▸ **TASK STATEMENT**
Give the number of lines in the data below where the word "VBUS" appears, and nothing besides.

──────────

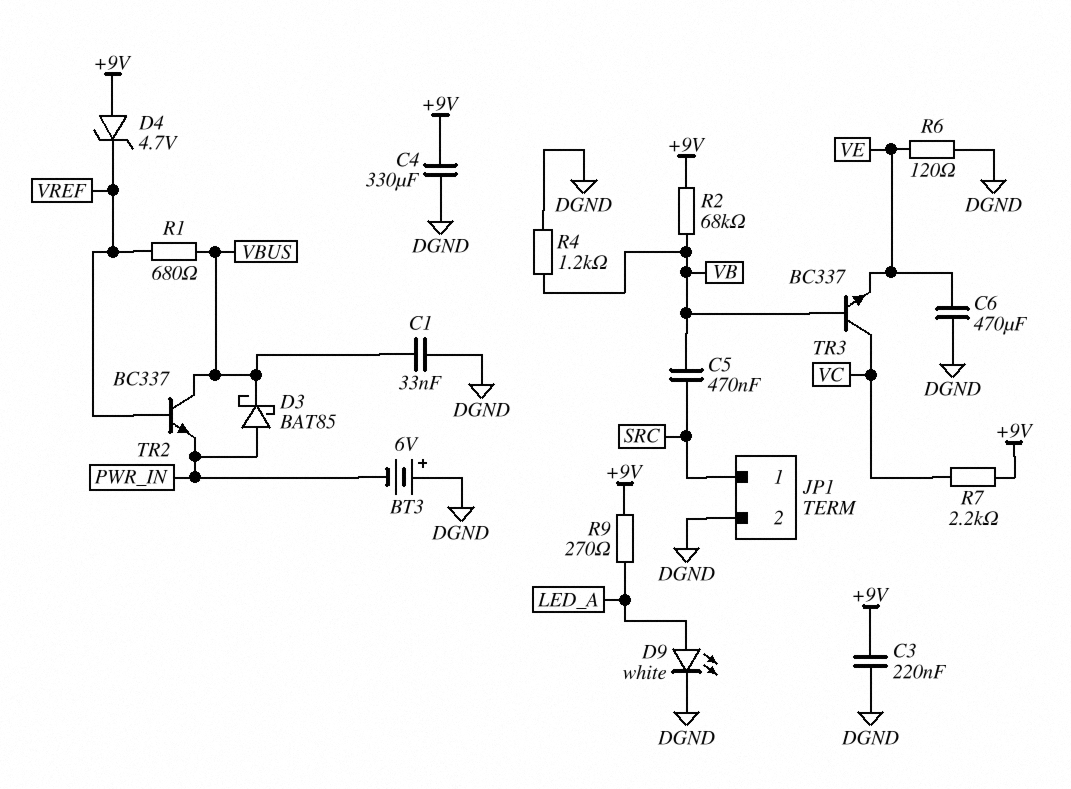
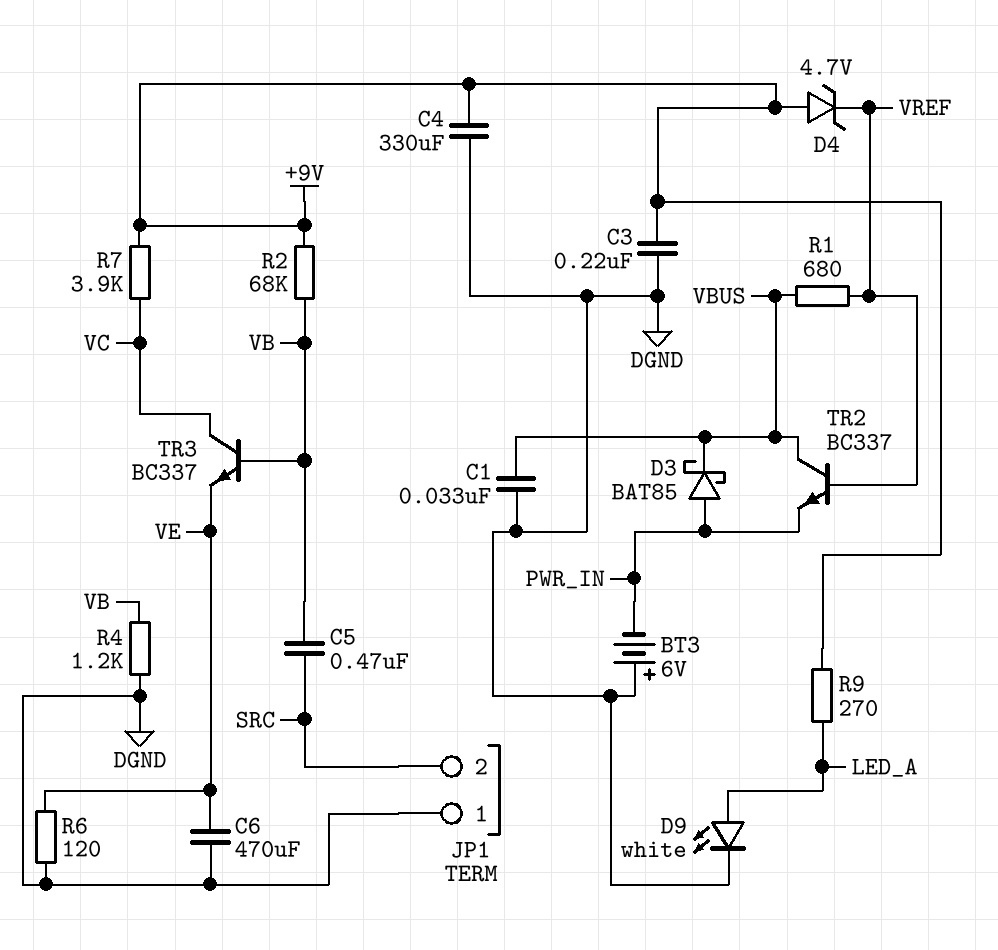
JP1 pin 1: SRC -> DGND
JP1 pin 2: DGND -> SRC
R7: 2.2k (+9V, VC) -> 3.9k (+9V, VC)

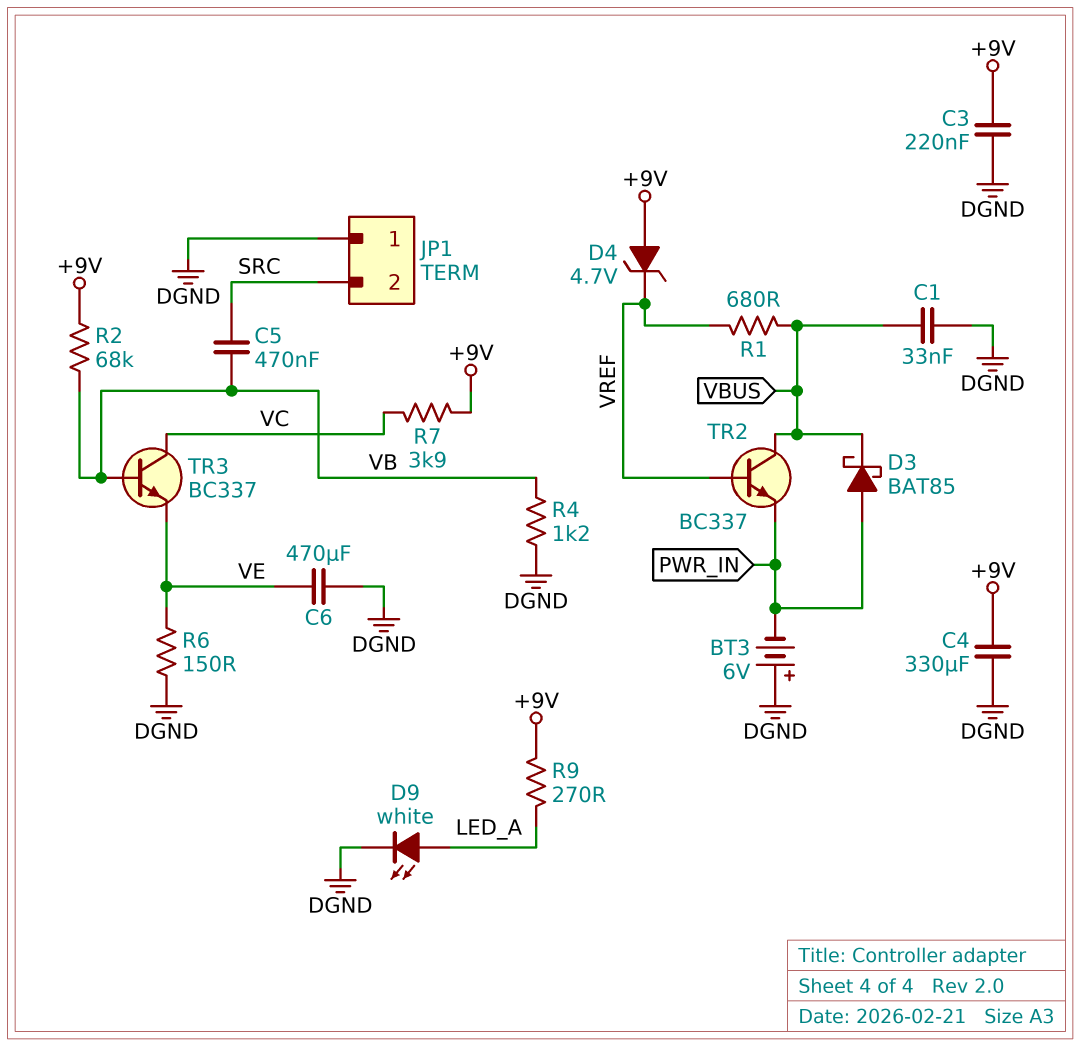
R6: 120 (DGND, VE) -> 150 (DGND, VE)

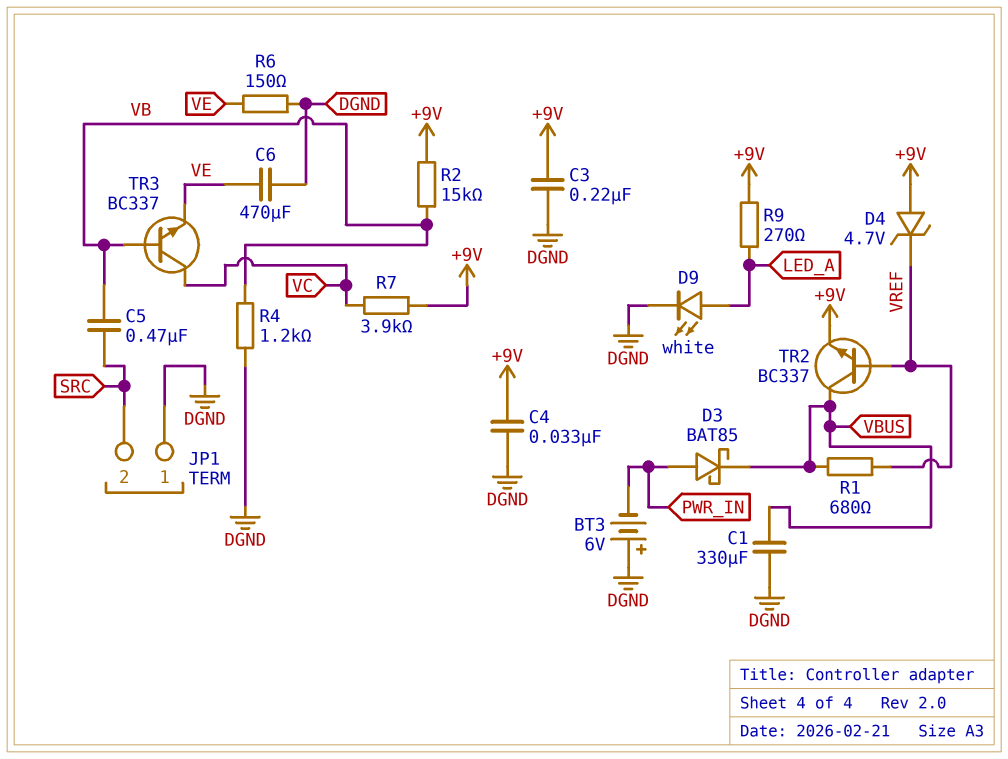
C1: 33nF (DGND, VBUS) -> 330uF (DGND, VBUS)
C4: 330uF (+9V, DGND) -> 33nF (+9V, DGND)
R2: 68k (+9V, VB) -> 15k (+9V, VB)
TR2: NPN BC337 (B VREF, C VBUS, E PWR_IN) -> NPN BC337 (B VREF, C VBUS, E +9V)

──────────

▸ **EXERCISE ANSWER**
2